§ **What is needed**: Should a line below contain the word "orange", report it.

(Collected data)
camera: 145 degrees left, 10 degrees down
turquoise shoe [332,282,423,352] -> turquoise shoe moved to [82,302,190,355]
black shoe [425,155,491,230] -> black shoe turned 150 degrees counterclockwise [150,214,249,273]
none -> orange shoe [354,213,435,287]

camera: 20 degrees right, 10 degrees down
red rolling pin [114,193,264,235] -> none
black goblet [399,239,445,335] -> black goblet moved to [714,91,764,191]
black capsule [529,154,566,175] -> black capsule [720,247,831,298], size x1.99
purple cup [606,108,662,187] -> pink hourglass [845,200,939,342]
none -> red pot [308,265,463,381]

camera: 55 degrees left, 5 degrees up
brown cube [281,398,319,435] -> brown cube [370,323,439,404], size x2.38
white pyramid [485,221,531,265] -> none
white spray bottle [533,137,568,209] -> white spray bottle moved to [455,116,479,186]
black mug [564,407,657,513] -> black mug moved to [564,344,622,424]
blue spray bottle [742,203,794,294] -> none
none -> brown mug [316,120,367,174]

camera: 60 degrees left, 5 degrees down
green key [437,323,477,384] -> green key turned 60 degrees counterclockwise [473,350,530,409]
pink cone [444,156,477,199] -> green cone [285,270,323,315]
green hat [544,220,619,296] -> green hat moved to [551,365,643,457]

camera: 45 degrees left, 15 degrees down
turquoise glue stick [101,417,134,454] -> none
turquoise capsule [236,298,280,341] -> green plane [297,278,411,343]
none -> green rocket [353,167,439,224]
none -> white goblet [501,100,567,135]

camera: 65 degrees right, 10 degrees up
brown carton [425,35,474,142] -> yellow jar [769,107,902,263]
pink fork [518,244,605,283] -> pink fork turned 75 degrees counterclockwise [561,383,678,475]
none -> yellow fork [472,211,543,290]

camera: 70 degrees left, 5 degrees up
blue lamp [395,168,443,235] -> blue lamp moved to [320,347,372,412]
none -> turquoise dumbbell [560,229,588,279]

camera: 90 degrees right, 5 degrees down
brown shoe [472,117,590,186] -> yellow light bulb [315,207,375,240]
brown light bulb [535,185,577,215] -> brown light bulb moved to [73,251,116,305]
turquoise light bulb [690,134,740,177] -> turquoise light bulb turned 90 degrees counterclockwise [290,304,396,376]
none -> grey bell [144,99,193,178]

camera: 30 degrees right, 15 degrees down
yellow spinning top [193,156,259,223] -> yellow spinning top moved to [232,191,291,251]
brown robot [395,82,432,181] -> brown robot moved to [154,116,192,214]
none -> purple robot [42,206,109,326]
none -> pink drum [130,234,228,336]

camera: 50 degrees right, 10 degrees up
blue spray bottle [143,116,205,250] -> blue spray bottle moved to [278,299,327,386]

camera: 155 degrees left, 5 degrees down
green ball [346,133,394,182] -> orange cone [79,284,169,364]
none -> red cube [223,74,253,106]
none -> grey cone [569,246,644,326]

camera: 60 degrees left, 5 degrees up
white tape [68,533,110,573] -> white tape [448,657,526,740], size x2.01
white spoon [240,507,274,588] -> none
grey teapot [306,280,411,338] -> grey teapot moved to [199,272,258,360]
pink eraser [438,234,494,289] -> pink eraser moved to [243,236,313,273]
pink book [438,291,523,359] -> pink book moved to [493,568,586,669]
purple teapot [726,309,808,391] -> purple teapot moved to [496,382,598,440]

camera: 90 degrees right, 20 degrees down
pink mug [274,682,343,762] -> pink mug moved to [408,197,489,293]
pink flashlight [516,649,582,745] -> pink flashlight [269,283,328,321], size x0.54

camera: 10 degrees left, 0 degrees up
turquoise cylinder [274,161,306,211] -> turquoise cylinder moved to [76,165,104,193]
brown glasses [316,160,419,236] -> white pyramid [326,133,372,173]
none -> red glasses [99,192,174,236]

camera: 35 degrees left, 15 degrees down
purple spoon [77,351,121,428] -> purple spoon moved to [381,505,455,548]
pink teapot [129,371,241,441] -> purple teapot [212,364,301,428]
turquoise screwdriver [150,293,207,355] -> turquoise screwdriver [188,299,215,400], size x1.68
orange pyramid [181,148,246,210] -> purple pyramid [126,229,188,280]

§ **Written answer**:
none -> orange shoe [354,213,435,287]
green ball [346,133,394,182] -> orange cone [79,284,169,364]
orange pyramid [181,148,246,210] -> purple pyramid [126,229,188,280]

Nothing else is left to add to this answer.